> **EXERCISE DIRECTIONS**: Write out each record below exactly, without pictures.

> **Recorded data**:
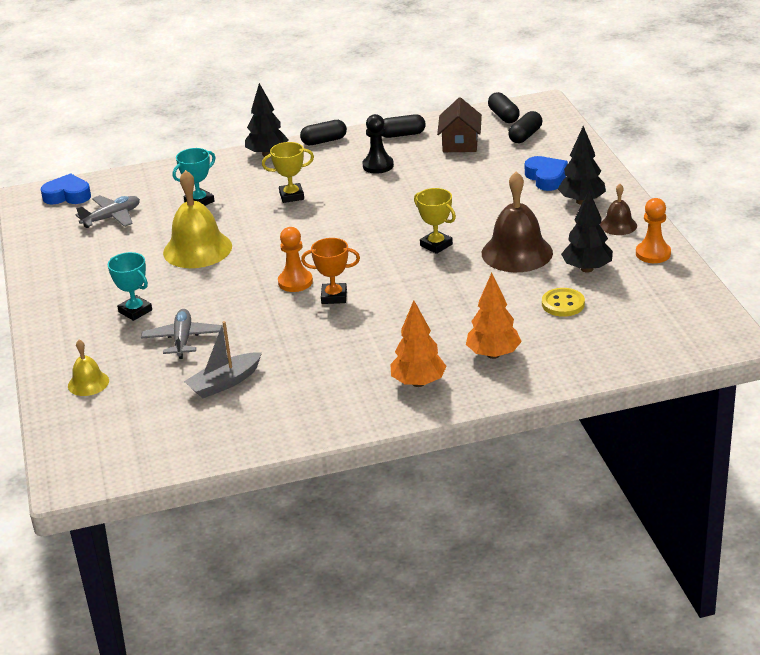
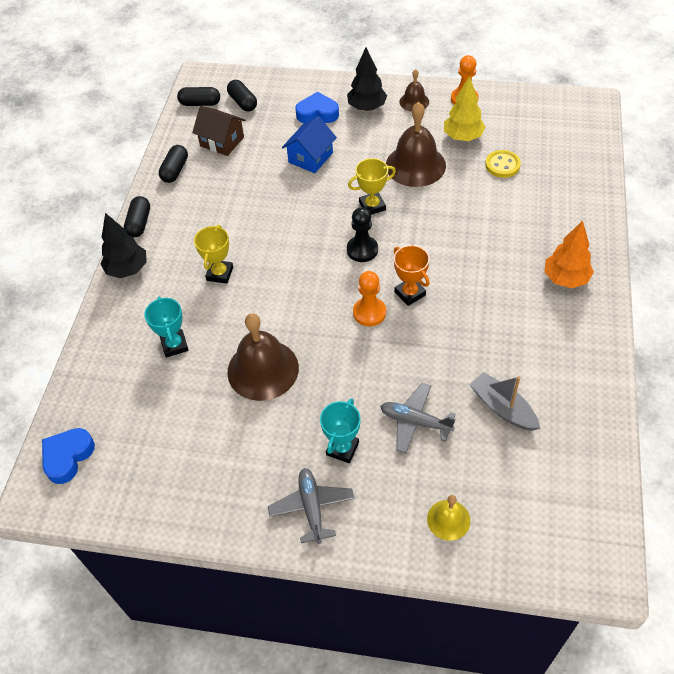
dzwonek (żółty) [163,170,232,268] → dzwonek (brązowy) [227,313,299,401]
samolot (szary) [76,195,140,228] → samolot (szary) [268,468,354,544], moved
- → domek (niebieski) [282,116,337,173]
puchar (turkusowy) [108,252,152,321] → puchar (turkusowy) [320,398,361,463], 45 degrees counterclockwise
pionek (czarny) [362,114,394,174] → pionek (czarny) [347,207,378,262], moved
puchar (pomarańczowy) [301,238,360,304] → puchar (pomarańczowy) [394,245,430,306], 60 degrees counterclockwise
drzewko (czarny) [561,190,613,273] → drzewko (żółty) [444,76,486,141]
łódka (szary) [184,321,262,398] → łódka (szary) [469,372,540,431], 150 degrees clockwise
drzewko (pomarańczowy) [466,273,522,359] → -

> **TASK SOLUTION**:
dzwonek (żółty) [163,170,232,268] → dzwonek (brązowy) [227,313,299,401]
samolot (szary) [76,195,140,228] → samolot (szary) [268,468,354,544], moved
- → domek (niebieski) [282,116,337,173]
puchar (turkusowy) [108,252,152,321] → puchar (turkusowy) [320,398,361,463], 45 degrees counterclockwise
pionek (czarny) [362,114,394,174] → pionek (czarny) [347,207,378,262], moved
puchar (pomarańczowy) [301,238,360,304] → puchar (pomarańczowy) [394,245,430,306], 60 degrees counterclockwise
drzewko (czarny) [561,190,613,273] → drzewko (żółty) [444,76,486,141]
łódka (szary) [184,321,262,398] → łódka (szary) [469,372,540,431], 150 degrees clockwise
drzewko (pomarańczowy) [466,273,522,359] → -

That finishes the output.